DATA BLOCK Start Marker

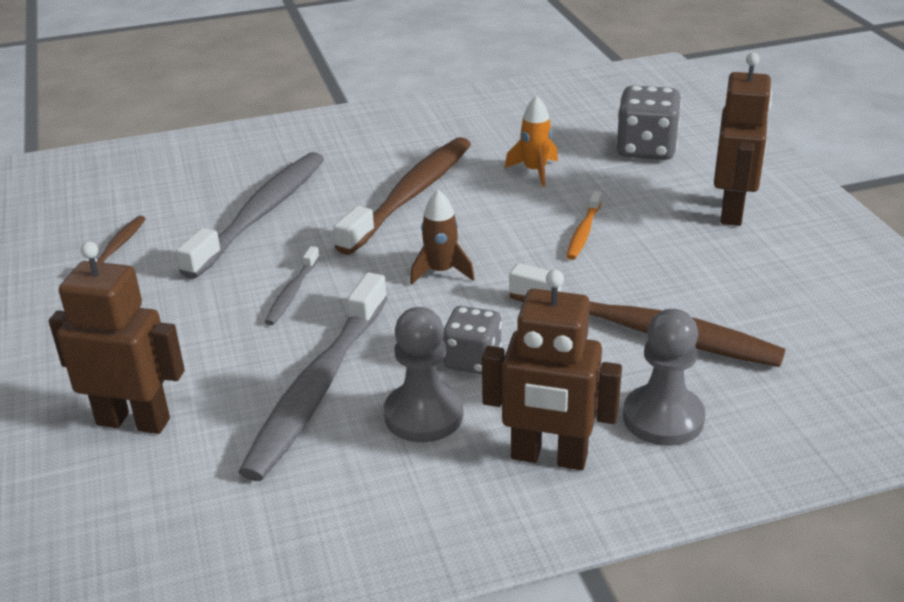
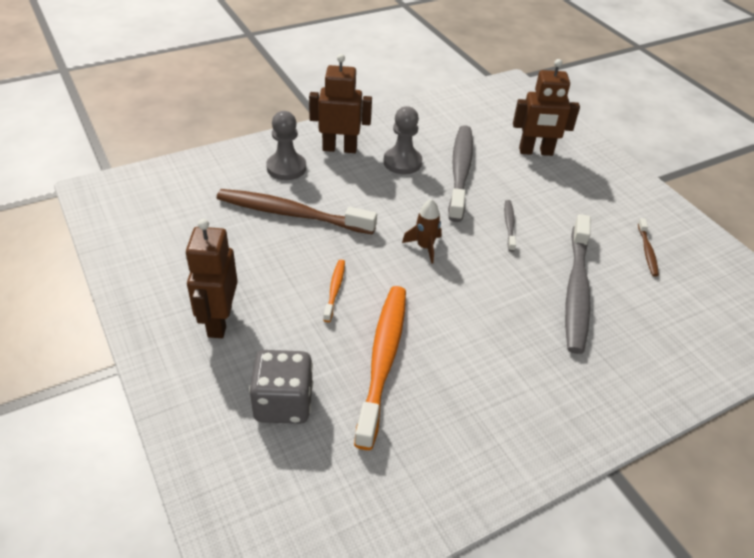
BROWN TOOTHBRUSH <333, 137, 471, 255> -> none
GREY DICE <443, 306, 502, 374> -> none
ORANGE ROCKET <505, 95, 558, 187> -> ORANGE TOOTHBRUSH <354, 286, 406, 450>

DATA BLOCK End Marker

> ACTION ITEM: In the data above, find each line that uses the string "none". Copy it.

> SOLUTION TO THE PROBLEM:
BROWN TOOTHBRUSH <333, 137, 471, 255> -> none
GREY DICE <443, 306, 502, 374> -> none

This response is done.